::: Information given :::
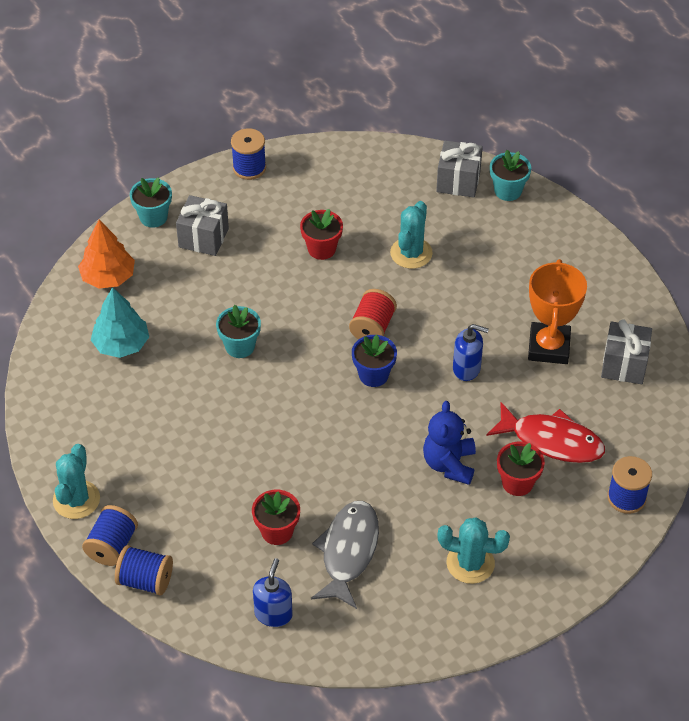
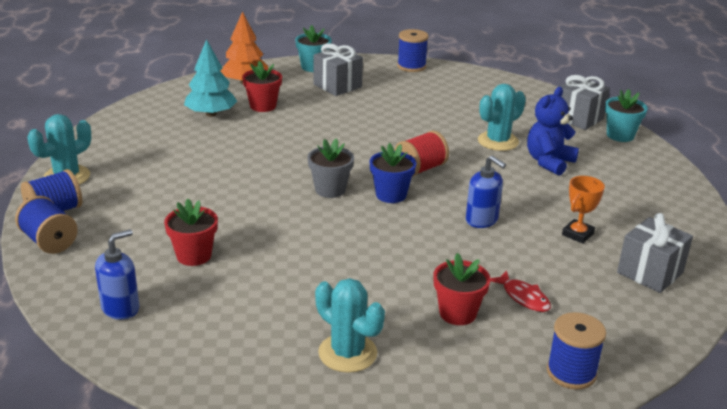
camera: 30 degrees right, 20 degrees down
(240, 346) = (298, 143): turquoise flower pot -> none
(319, 395) = (330, 190): none -> grey flower pot
(321, 249) = (423, 117): red flower pot -> red flower pot (263, 106)
(348, 551) = (239, 295): grey fish -> none
(449, 464) = (401, 274): blue teddy bear -> blue teddy bear (549, 162)
(548, 347) = (577, 234): orange trophy -> orange trophy, size x0.55
(552, 441) = (523, 297): red fish -> red fish, size x0.53

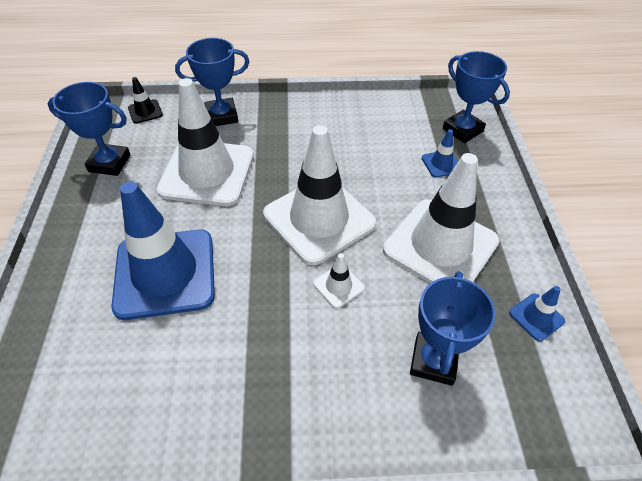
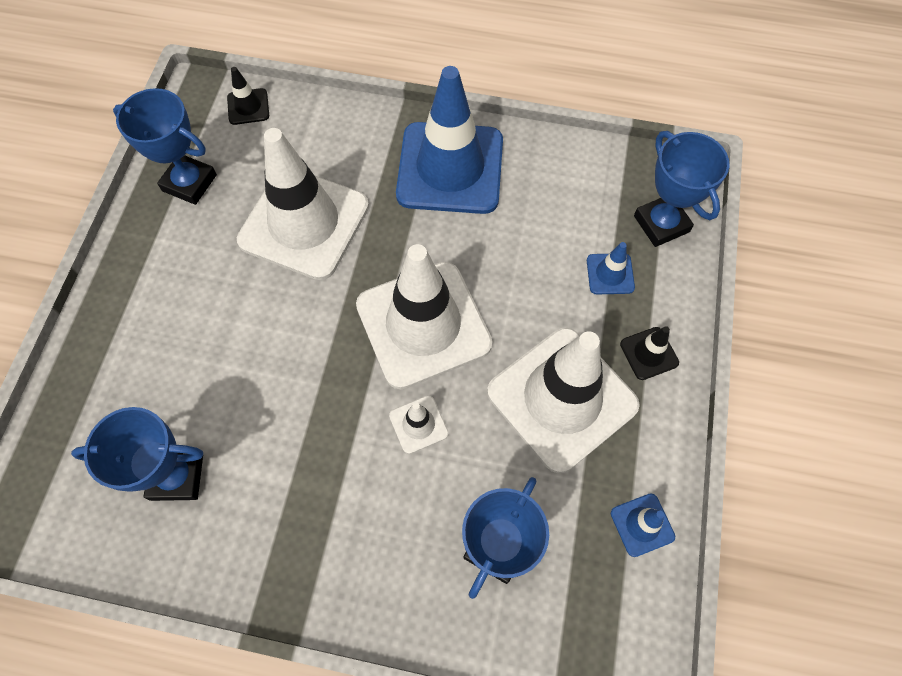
camera: 15 degrees right, 15 degrees up
(165, 273) = (224, 359): blue traffic cone -> blue traffic cone (450, 168)
(222, 116) = (344, 134): blue trophy -> blue trophy (177, 476)
(489, 205) = (649, 353): none -> black traffic cone

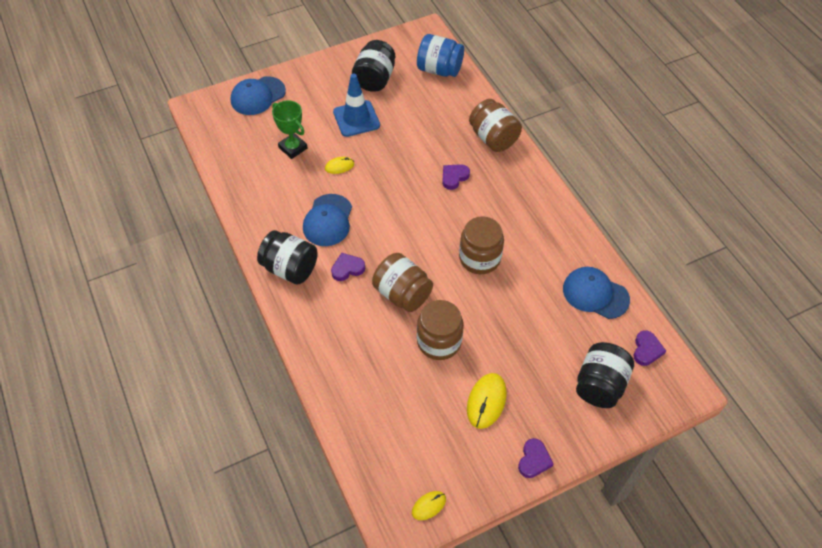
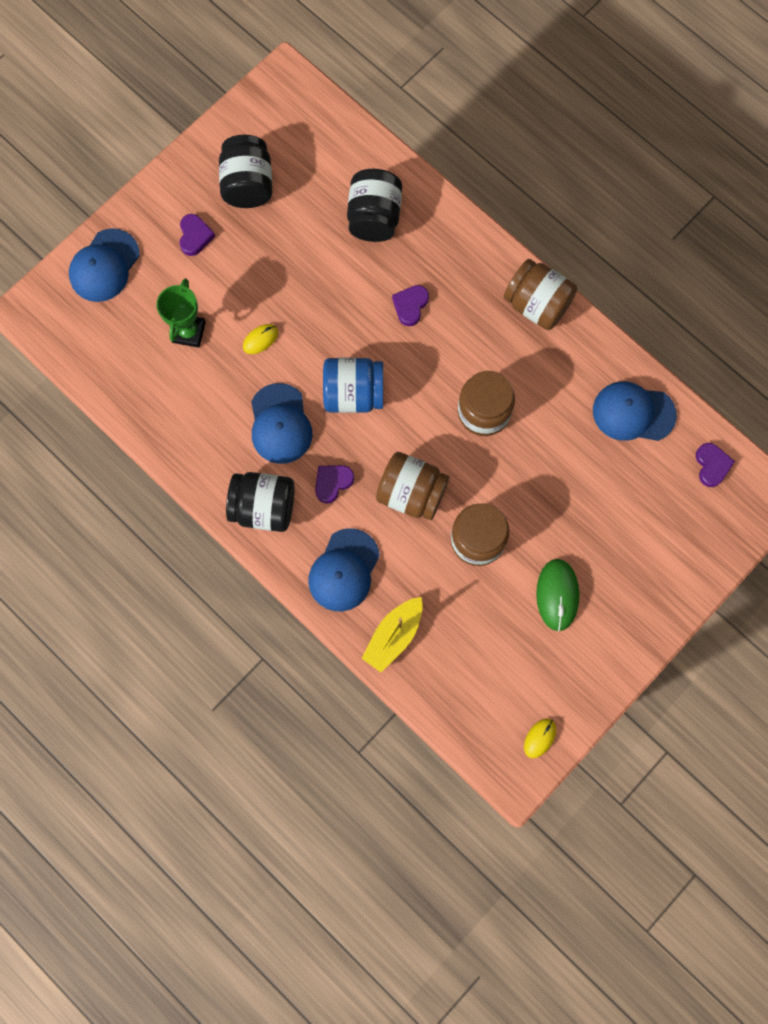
camera: 20 degrees left, 20 degrees up
(293, 148) = (188, 332): green trophy -> green trophy turned 75 degrees clockwise
(328, 328) = (344, 570): none -> blue cap
(345, 387) = (394, 636): none -> yellow boat
(356, 119) = (251, 258): blue traffic cone -> none
(439, 69) = (327, 139): blue jar -> blue jar (353, 394)
(486, 401) = (557, 595): yellow mouse -> green mouse
(493, 138) = (437, 228): brown jar -> brown jar (537, 304)
(534, 460) = (631, 645): purple heart -> purple heart (195, 236)
(600, 385) = (674, 529): black jar -> black jar (374, 217)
:::
- What is expected -
Find the string "green" in the material above. Then copy each line that has it.

- Answer to this exercise -
(293, 148) = (188, 332): green trophy -> green trophy turned 75 degrees clockwise
(486, 401) = (557, 595): yellow mouse -> green mouse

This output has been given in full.